▶ Task goal: Take the data below and filter it for lines containing the word "bulb"; show each line found.

▶ Dataset extract:

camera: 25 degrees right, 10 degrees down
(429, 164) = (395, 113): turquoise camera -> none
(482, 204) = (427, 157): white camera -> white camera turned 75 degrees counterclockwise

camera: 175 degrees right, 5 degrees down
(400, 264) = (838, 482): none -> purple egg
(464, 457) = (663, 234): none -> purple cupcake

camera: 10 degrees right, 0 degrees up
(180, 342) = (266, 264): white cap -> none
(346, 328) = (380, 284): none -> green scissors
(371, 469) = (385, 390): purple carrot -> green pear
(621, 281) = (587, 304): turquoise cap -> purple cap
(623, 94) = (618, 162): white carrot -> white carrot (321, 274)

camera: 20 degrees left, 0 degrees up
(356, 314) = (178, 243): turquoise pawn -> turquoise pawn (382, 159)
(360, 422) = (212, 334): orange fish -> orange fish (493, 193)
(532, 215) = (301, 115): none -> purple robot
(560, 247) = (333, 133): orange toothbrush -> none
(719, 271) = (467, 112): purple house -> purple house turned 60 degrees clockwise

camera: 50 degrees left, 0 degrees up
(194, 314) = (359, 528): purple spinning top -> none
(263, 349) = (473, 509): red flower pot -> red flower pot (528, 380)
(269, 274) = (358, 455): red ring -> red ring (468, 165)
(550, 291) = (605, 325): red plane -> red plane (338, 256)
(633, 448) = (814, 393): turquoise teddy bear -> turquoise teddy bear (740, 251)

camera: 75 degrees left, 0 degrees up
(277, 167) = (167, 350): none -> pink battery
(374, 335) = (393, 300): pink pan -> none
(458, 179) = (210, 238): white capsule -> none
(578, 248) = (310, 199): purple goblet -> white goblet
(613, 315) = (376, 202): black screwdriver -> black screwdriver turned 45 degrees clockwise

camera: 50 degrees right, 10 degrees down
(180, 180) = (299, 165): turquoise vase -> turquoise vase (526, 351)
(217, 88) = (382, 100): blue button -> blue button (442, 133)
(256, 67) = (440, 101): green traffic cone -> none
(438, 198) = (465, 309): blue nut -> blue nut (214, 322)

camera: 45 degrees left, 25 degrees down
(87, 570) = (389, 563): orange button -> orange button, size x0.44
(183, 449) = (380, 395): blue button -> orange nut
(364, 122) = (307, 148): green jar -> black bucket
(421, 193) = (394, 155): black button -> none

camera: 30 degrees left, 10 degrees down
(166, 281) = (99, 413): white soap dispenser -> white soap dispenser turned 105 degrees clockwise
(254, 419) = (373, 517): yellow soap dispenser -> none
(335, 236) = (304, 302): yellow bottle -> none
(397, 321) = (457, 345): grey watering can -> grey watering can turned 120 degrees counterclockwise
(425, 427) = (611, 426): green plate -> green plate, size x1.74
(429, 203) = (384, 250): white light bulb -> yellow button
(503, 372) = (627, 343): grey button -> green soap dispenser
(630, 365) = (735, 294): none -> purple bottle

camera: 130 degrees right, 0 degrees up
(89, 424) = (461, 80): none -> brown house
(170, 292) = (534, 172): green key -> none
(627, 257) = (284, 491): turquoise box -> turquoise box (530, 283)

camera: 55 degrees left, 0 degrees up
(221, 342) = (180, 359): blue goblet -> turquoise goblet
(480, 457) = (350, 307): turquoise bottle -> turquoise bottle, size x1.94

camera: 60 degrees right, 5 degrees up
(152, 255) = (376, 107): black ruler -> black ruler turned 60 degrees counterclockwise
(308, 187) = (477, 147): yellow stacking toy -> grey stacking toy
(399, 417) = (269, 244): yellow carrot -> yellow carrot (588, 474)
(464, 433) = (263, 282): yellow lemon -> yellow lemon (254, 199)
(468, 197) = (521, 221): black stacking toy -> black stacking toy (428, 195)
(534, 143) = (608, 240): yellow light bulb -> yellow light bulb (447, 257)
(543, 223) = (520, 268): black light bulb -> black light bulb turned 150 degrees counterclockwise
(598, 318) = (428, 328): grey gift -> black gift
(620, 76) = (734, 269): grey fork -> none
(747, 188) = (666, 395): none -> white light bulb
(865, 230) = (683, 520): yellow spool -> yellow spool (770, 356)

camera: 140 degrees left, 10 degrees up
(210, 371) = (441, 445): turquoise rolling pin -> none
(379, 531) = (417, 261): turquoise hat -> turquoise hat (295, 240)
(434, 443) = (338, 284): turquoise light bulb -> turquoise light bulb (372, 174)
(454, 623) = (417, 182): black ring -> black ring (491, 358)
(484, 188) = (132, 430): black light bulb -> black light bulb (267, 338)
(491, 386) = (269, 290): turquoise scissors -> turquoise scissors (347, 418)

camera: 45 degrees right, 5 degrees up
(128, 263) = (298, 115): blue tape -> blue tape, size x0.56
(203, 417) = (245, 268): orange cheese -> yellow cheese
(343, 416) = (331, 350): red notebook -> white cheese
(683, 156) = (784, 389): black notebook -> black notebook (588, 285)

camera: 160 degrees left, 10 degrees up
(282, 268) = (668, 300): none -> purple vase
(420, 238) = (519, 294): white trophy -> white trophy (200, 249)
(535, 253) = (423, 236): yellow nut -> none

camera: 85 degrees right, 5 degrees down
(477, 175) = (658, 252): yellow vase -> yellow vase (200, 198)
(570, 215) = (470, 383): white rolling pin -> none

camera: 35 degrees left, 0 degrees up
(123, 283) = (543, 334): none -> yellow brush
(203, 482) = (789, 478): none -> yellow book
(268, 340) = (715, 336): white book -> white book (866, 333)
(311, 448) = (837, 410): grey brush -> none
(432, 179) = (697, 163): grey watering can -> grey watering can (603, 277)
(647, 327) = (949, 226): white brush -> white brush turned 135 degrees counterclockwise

▶ Response to the exercise:
(429, 203) = (384, 250): white light bulb -> yellow button
(534, 143) = (608, 240): yellow light bulb -> yellow light bulb (447, 257)
(543, 223) = (520, 268): black light bulb -> black light bulb turned 150 degrees counterclockwise
(747, 188) = (666, 395): none -> white light bulb
(434, 443) = (338, 284): turquoise light bulb -> turquoise light bulb (372, 174)
(484, 188) = (132, 430): black light bulb -> black light bulb (267, 338)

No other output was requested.